(RECORDS FOR PROCESSING Opens)

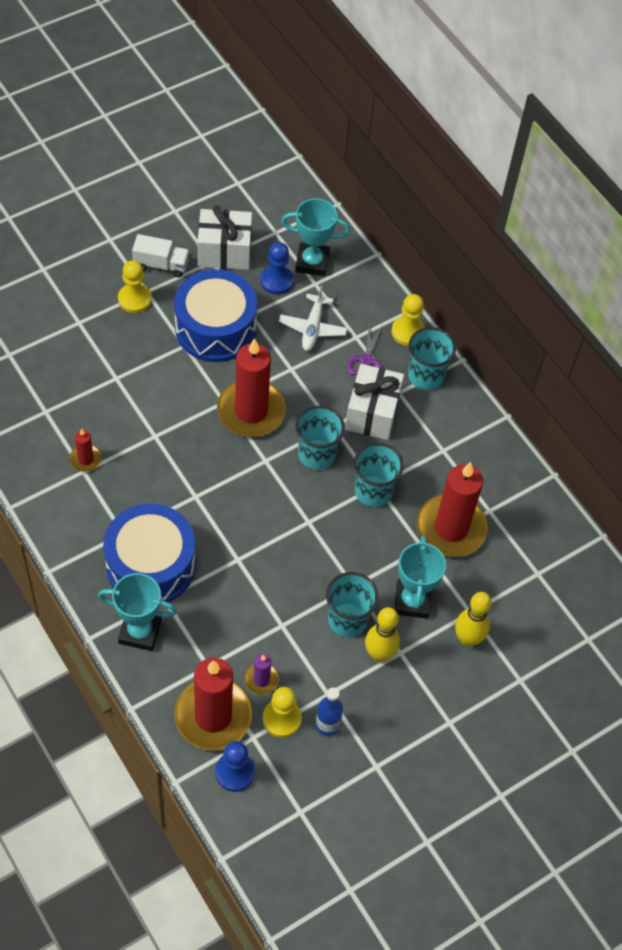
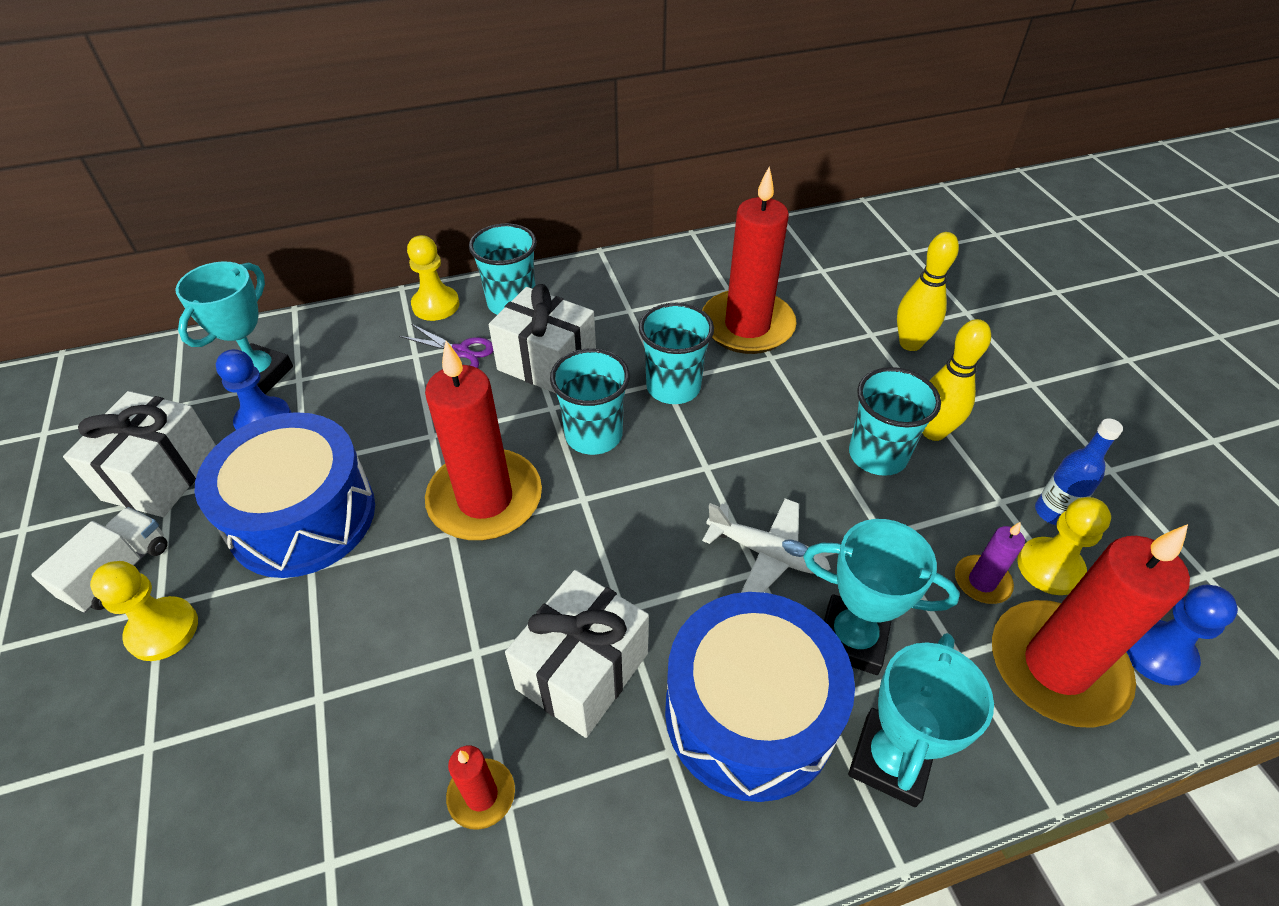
camera: 70 degrees left, 10 degrees down
(156, 486) = (582, 670): none -> white gift
(312, 328) = (374, 397): white plane -> white plane (767, 553)
(412, 601) = (851, 382): turquoise trophy -> turquoise trophy (852, 638)

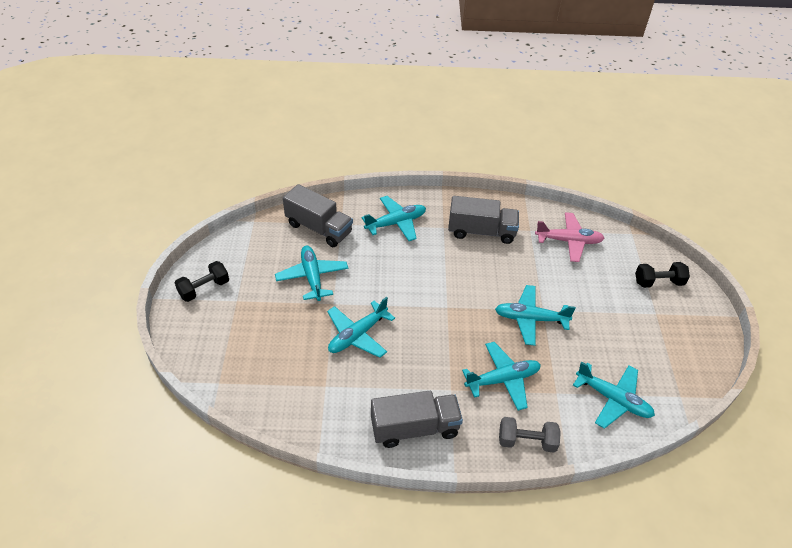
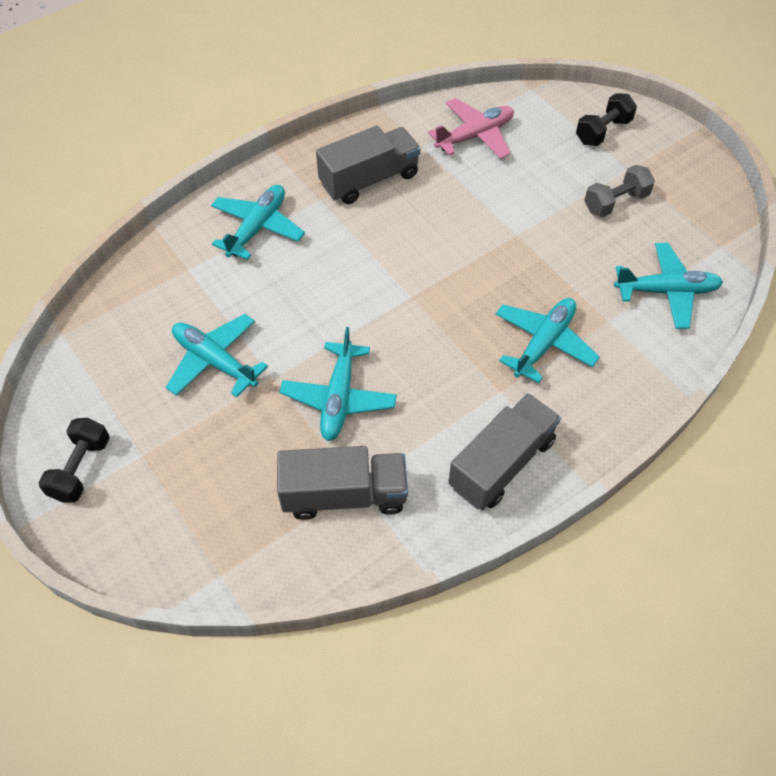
camera: 35 degrees left, 10 degrees up
(319, 228) = (164, 292): grey truck -> grey truck (344, 494)
(526, 441) = (625, 395): grey dumbbell -> grey dumbbell (615, 202)
(530, 319) = (512, 254): turquoise plane -> none

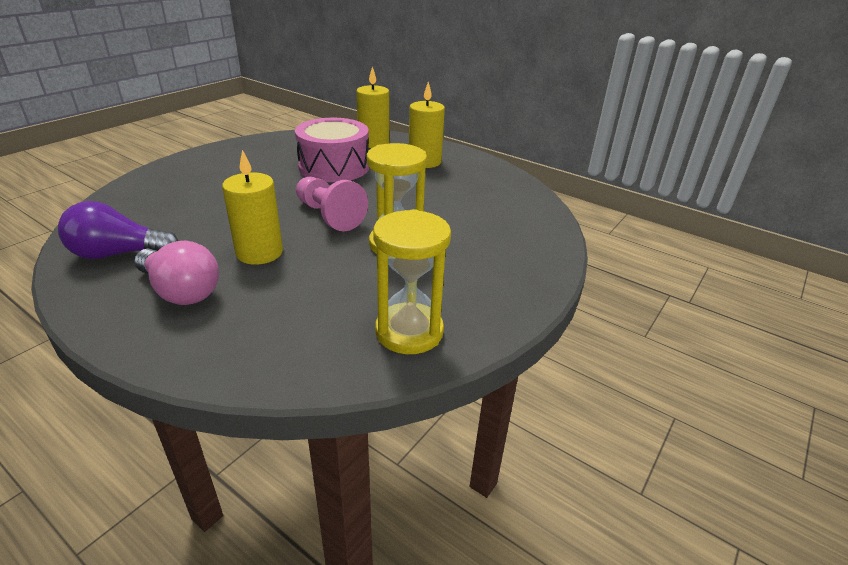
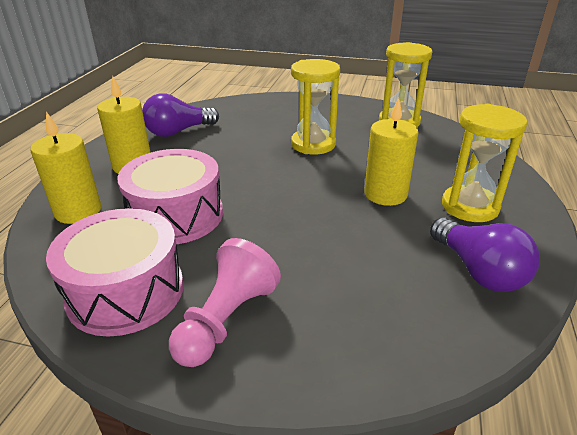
camera: 110 degrees left, 0 degrees up
(181, 291) = (470, 206): pink light bulb -> yellow hourglass
(275, 148) = (126, 291): none -> pink drum
(329, 215) = (295, 183): pink pawn -> pink pawn (226, 320)
(481, 185) = (178, 132): none -> purple light bulb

(RECORDS FOR PROCESSING Closes)

_ACTION ITEM_
Print the data exactly as written, dropping any images it holds.

_OUTPUT OF THE EXERCISE_
camera: 70 degrees left, 10 degrees down
(156, 486) = (582, 670): none -> white gift
(312, 328) = (374, 397): white plane -> white plane (767, 553)
(412, 601) = (851, 382): turquoise trophy -> turquoise trophy (852, 638)

camera: 35 degrees left, 10 degrees up
(319, 228) = (164, 292): grey truck -> grey truck (344, 494)
(526, 441) = (625, 395): grey dumbbell -> grey dumbbell (615, 202)
(530, 319) = (512, 254): turquoise plane -> none

camera: 110 degrees left, 0 degrees up
(181, 291) = (470, 206): pink light bulb -> yellow hourglass
(275, 148) = (126, 291): none -> pink drum
(329, 215) = (295, 183): pink pawn -> pink pawn (226, 320)
(481, 185) = (178, 132): none -> purple light bulb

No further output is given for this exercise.